Copy the data below exactly, but not the pictures it contains.
──────── Supplied records
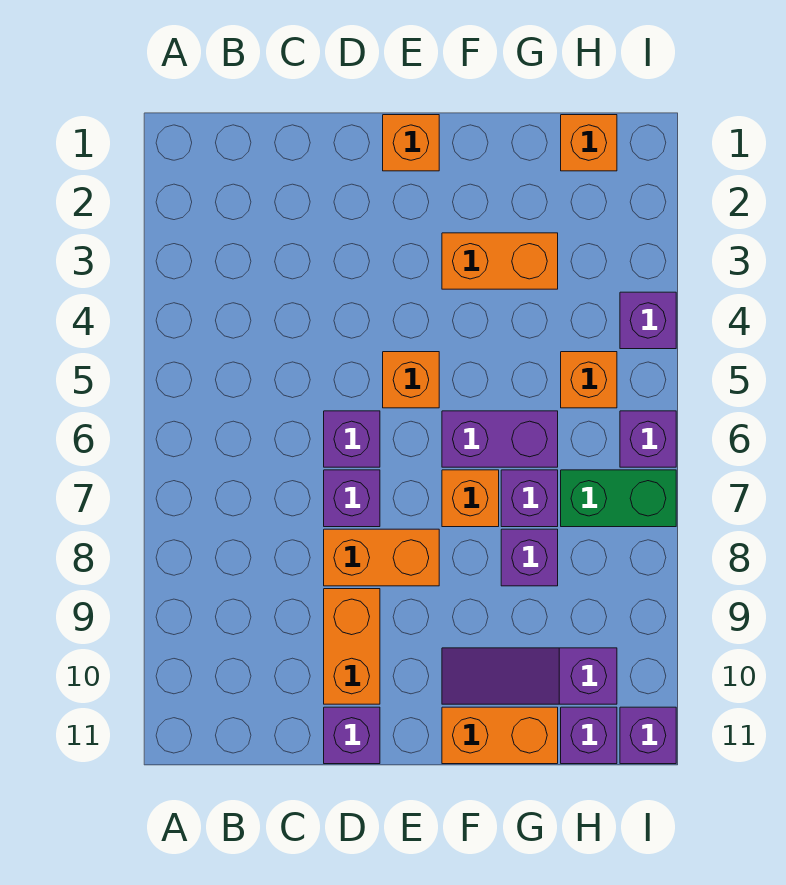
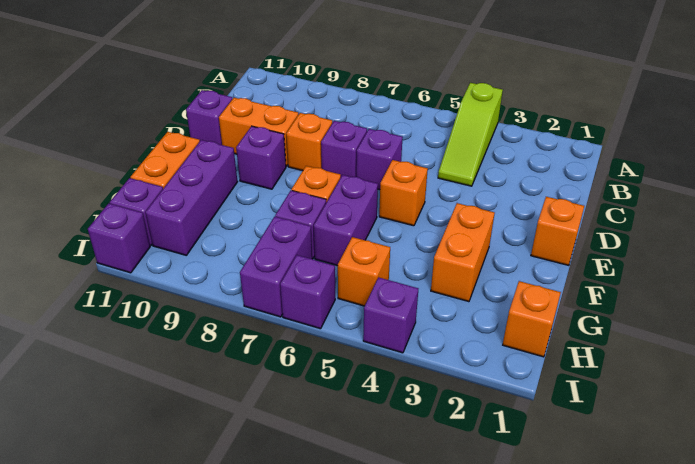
none -> lime 1x3 slope [438,83,503,186]
orange 1x2 brick [324,529,439,586] -> orange 1x1 brick [286,113,332,171]
purple 1x3 slope [442,648,617,704] -> purple 1x3 brick [146,140,238,255]
purple 1x1 brick [501,529,558,586] -> purple 1x1 brick moved to [236,126,286,189]
green 1x2 brick [561,470,676,527] -> purple 1x2 brick [240,217,312,317]

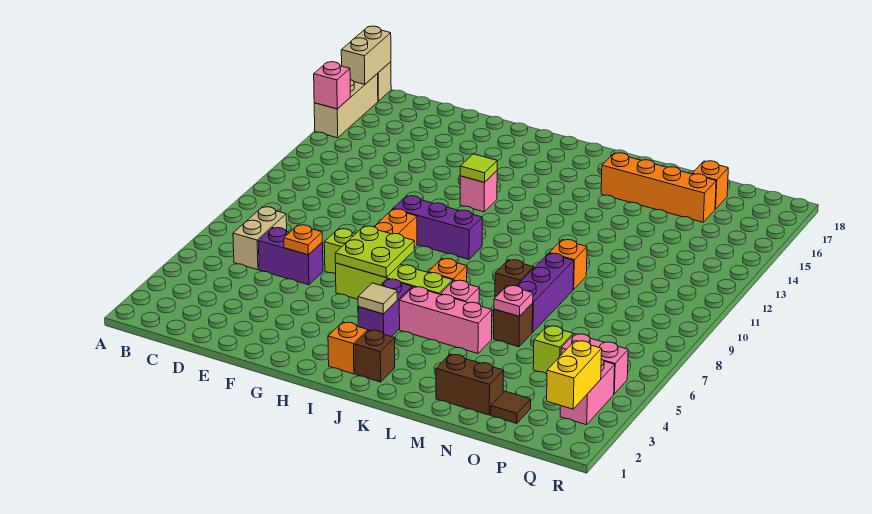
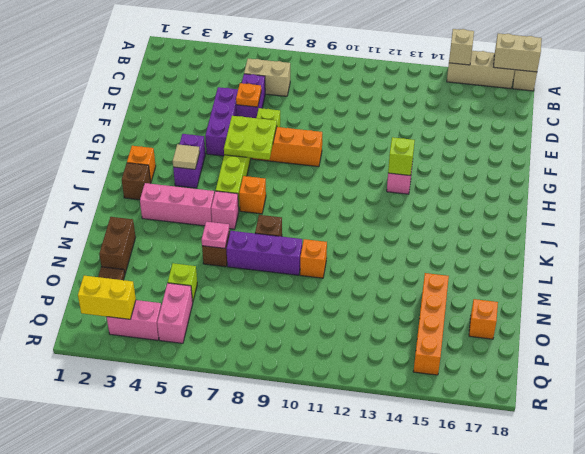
pink 1x1 brick [314,62,350,109] -> tan 1x1 brick [449,29,474,65]
purple 1x3 brick [394,196,482,259] -> purple 1x3 brick moved to [205,87,238,156]
lime 1x1 tile [460,154,497,182] -> lime 1x1 brick [388,137,415,176]
purple 1x2 brick [358,279,412,337] -> purple 1x2 brick turned to [173,134,205,188]
pink 1x3 brick [399,287,492,353] -> pink 1x3 brick turned to [140,183,214,226]
orange 1x4 brick [601,153,716,222] -> orange 1x4 brick moved to [413,273,449,375]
────────────────
* Response area
none -> lime 1x3 slope [438,83,503,186]
orange 1x2 brick [324,529,439,586] -> orange 1x1 brick [286,113,332,171]
purple 1x3 slope [442,648,617,704] -> purple 1x3 brick [146,140,238,255]
purple 1x1 brick [501,529,558,586] -> purple 1x1 brick moved to [236,126,286,189]
green 1x2 brick [561,470,676,527] -> purple 1x2 brick [240,217,312,317]

pink 1x1 brick [314,62,350,109] -> tan 1x1 brick [449,29,474,65]
purple 1x3 brick [394,196,482,259] -> purple 1x3 brick moved to [205,87,238,156]
lime 1x1 tile [460,154,497,182] -> lime 1x1 brick [388,137,415,176]
purple 1x2 brick [358,279,412,337] -> purple 1x2 brick turned to [173,134,205,188]
pink 1x3 brick [399,287,492,353] -> pink 1x3 brick turned to [140,183,214,226]
orange 1x4 brick [601,153,716,222] -> orange 1x4 brick moved to [413,273,449,375]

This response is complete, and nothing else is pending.